[Data listing — start]
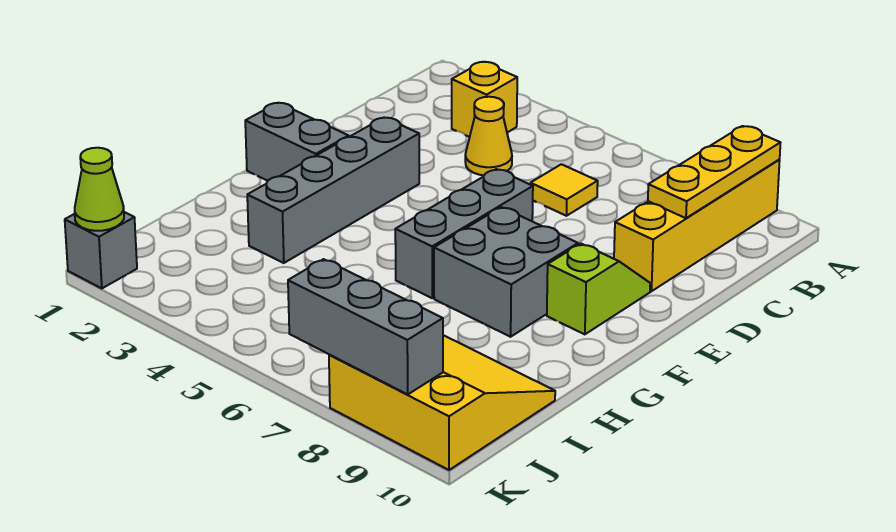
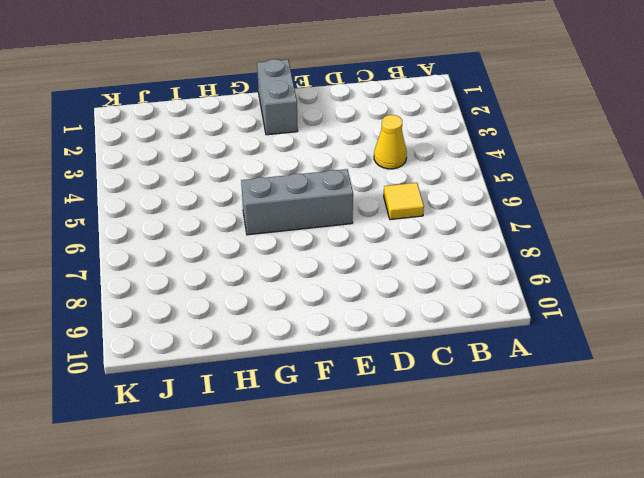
none -> yellow brick A9:D9 level 1
none -> yellow brick B3 level 1
none -> grey brick E3:H3 level 1

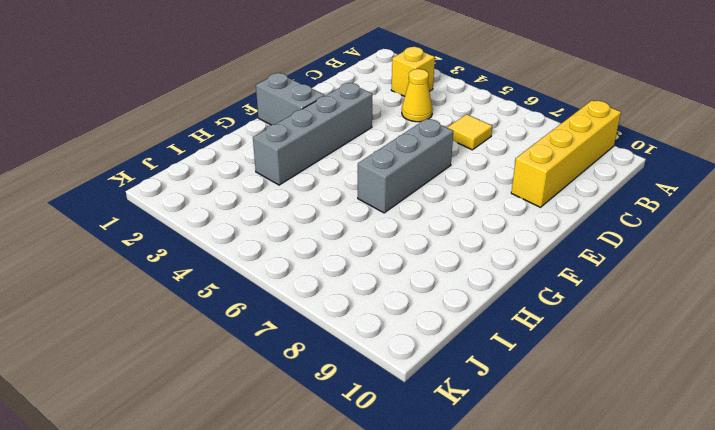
none -> lime slope E9:F9 level 1 top F
none -> grey brick F7:G8 level 1
none -> yellow slope I8:K10 level 1 top K

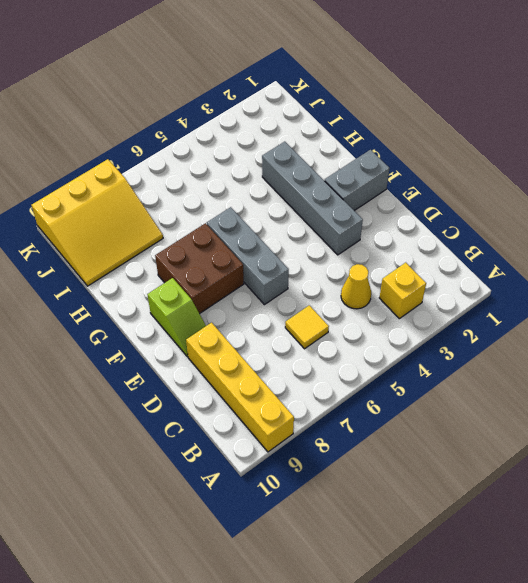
brown brick F7:G8 level 1 -> grey brick F7:G8 level 1
none -> grey brick K1 level 1
none -> yellow plate A9:C9 level 2
none -> lime cone K1 level 2

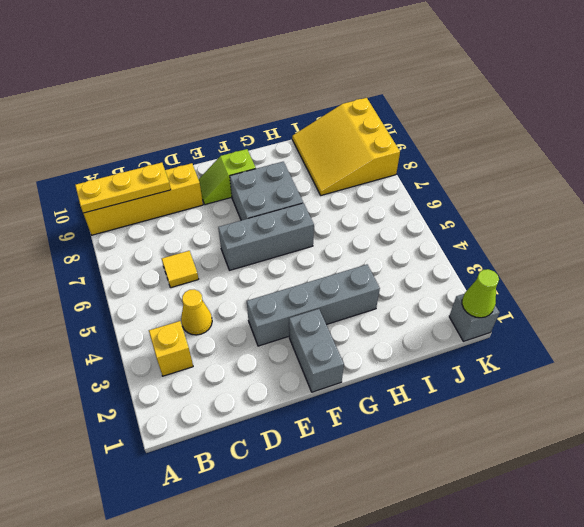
none -> grey brick K7:K9 level 2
[Data listing — finish]
Work to complete: Please copy out each line of the listing above that contains the string "grey".

Result:
none -> grey brick E3:H3 level 1
none -> grey brick F7:G8 level 1
brown brick F7:G8 level 1 -> grey brick F7:G8 level 1
none -> grey brick K1 level 1
none -> grey brick K7:K9 level 2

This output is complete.